WHAT YOU WILL DO: Which lines of the entries below run from the one holding "C10: 1.5uF (plus +5V, minus GND) -> none" to the one holding "R8: 8.2k (GND, N18) -> 39k (GND, N18)", inclusive? Set down exactly those lines and no others.

+++ EXTRACTED RECORDS +++

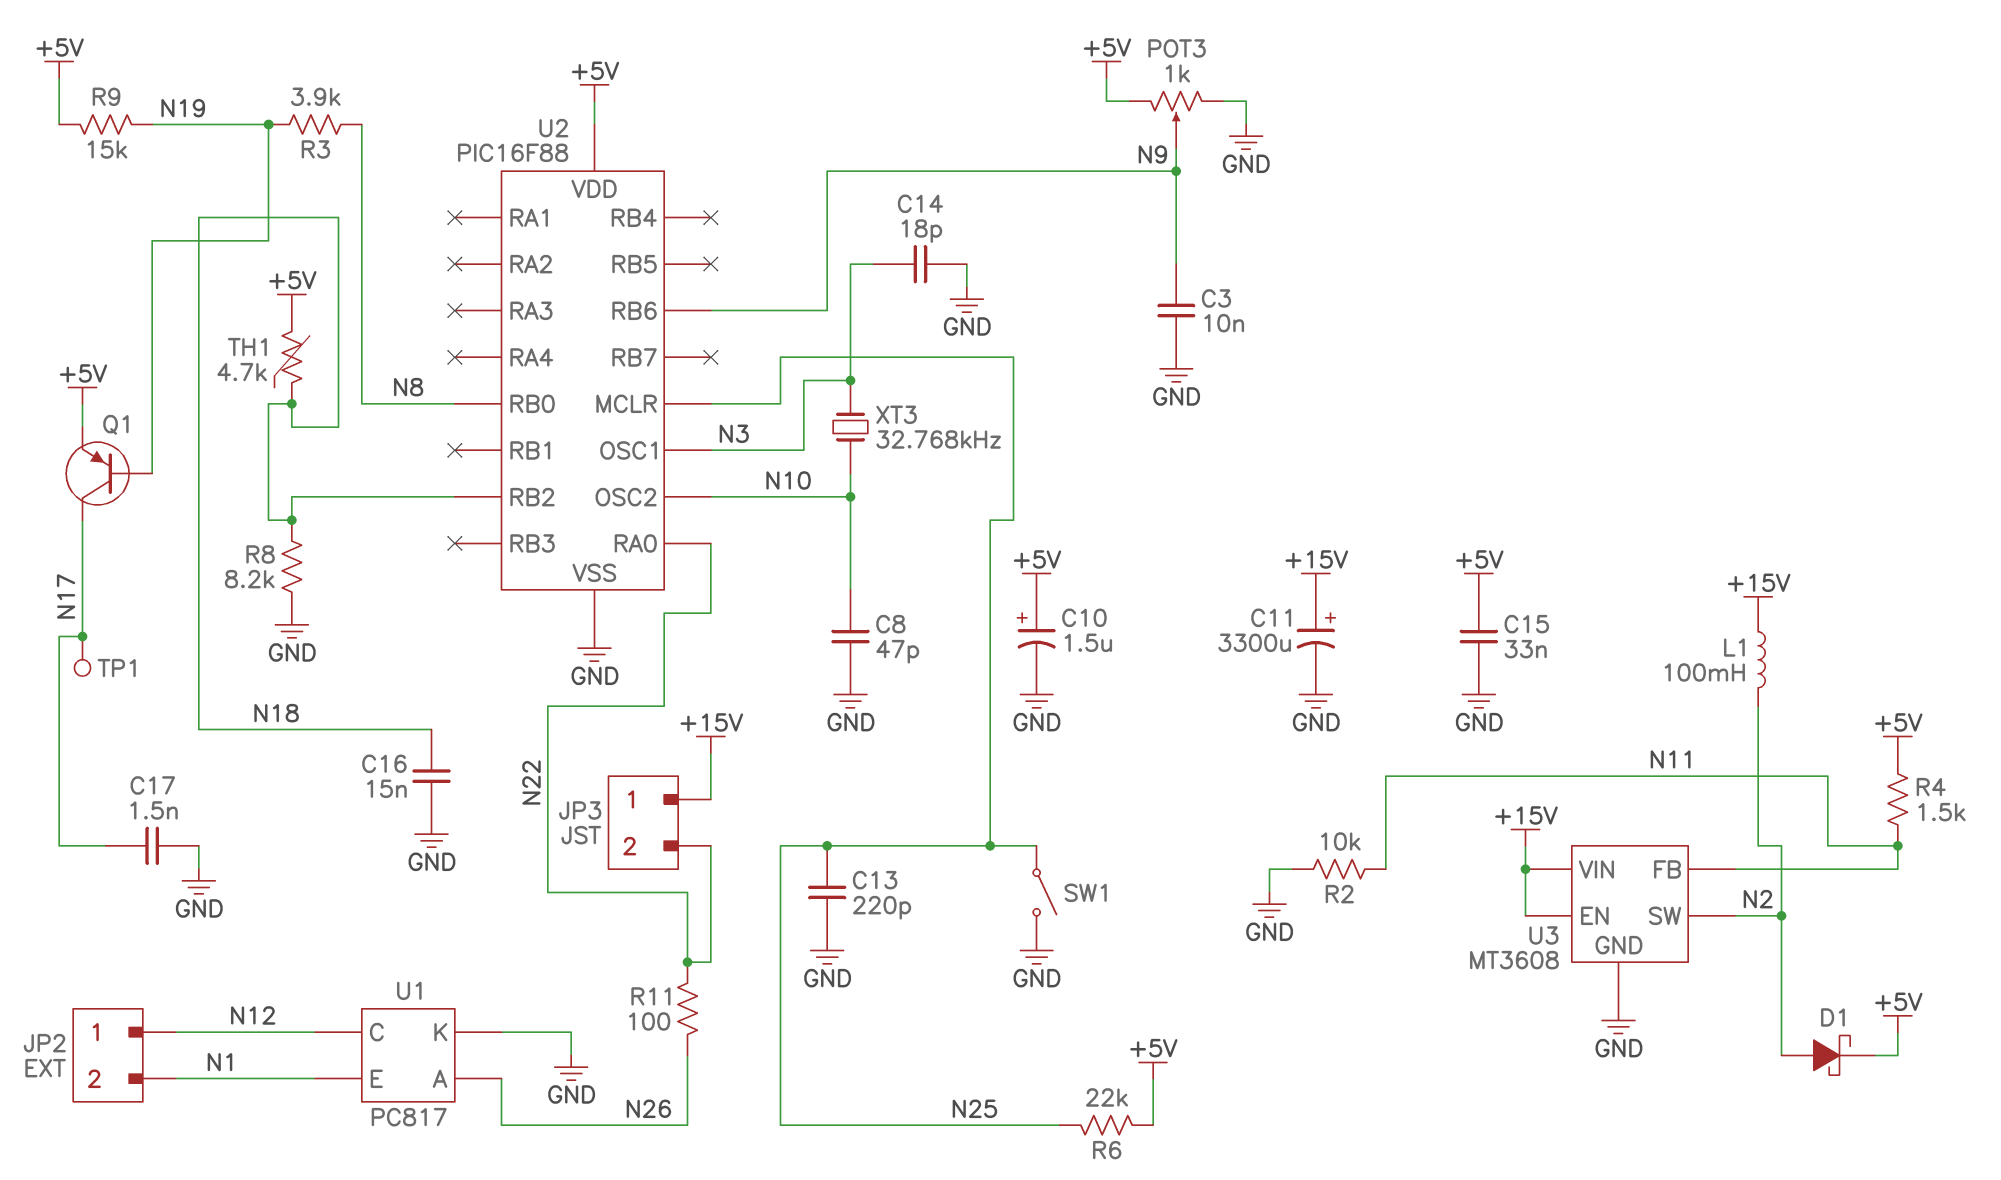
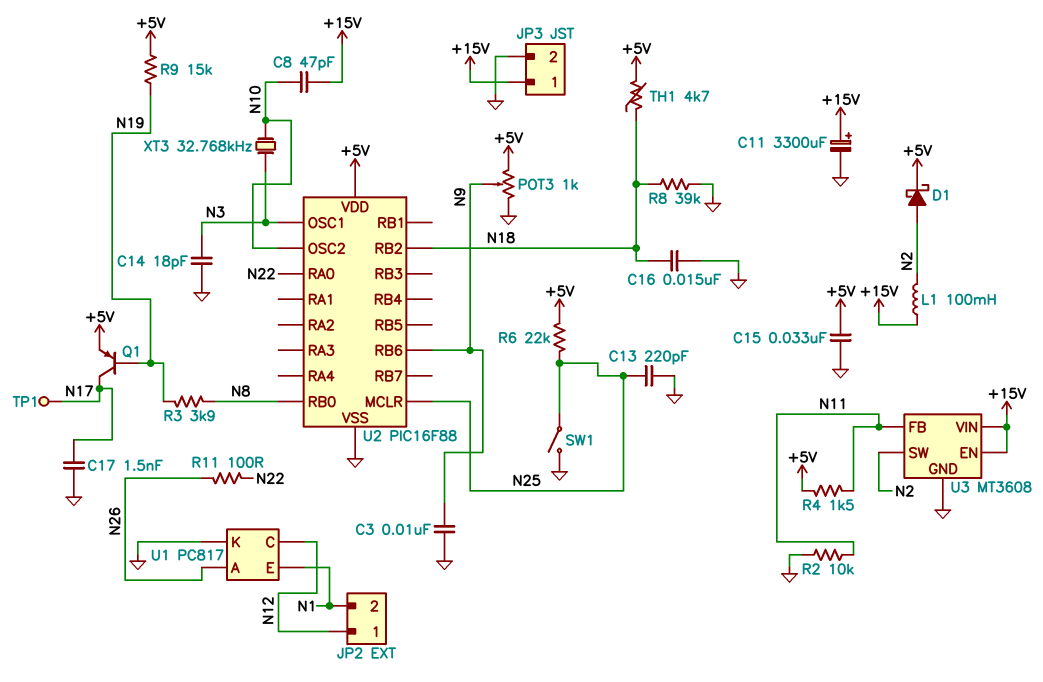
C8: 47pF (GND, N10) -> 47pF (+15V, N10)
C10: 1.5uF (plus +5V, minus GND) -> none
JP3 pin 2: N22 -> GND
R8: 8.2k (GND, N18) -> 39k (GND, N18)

+++
+++ EXTRACTED RECORDS +++

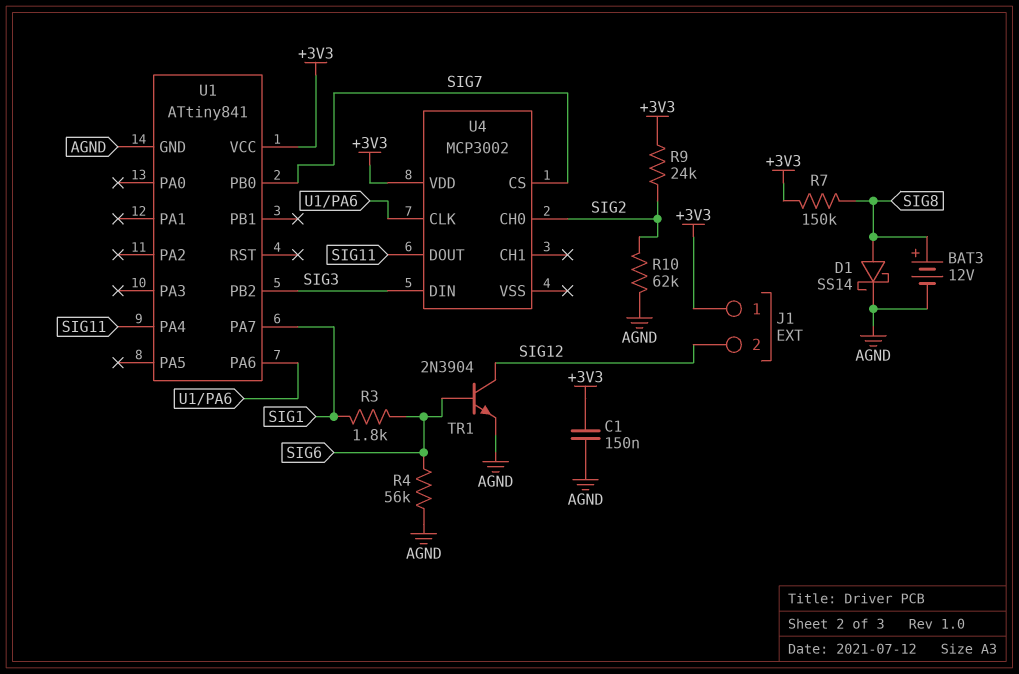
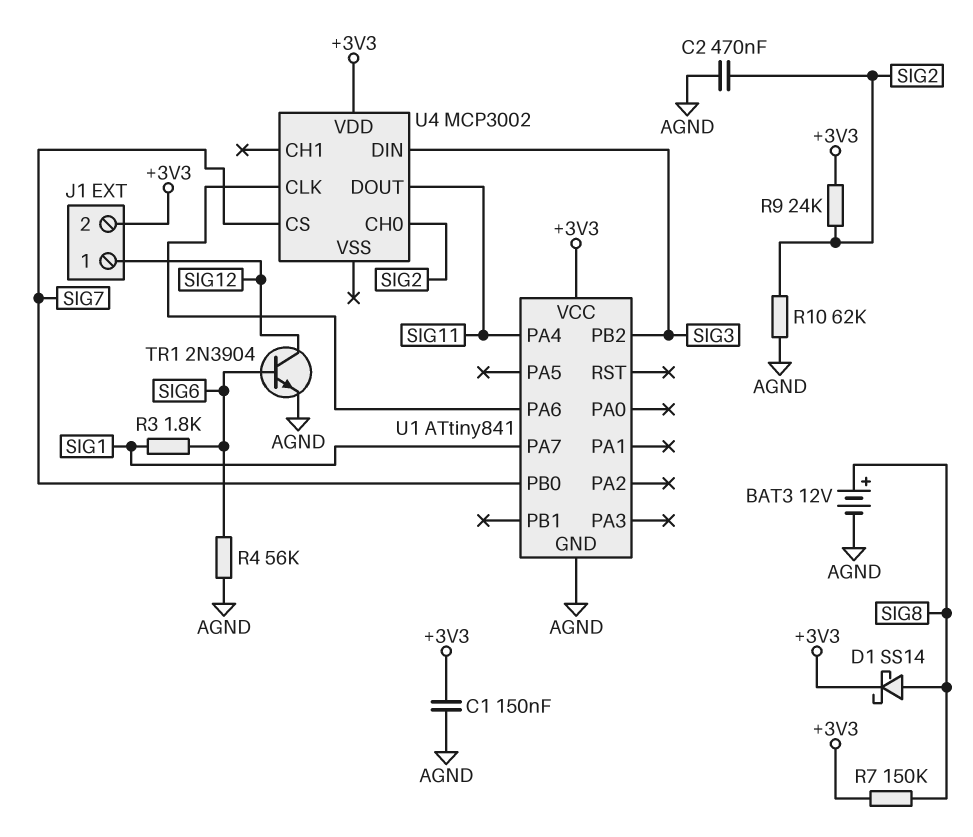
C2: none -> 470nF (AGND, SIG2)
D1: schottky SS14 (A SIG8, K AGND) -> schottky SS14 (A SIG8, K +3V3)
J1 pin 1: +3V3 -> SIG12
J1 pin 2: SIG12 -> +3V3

+++
+++ EXTRACTED RECORDS +++

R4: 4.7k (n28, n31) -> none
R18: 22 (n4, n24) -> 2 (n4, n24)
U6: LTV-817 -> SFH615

+++

RESPONSE:
C10: 1.5uF (plus +5V, minus GND) -> none
JP3 pin 2: N22 -> GND
R8: 8.2k (GND, N18) -> 39k (GND, N18)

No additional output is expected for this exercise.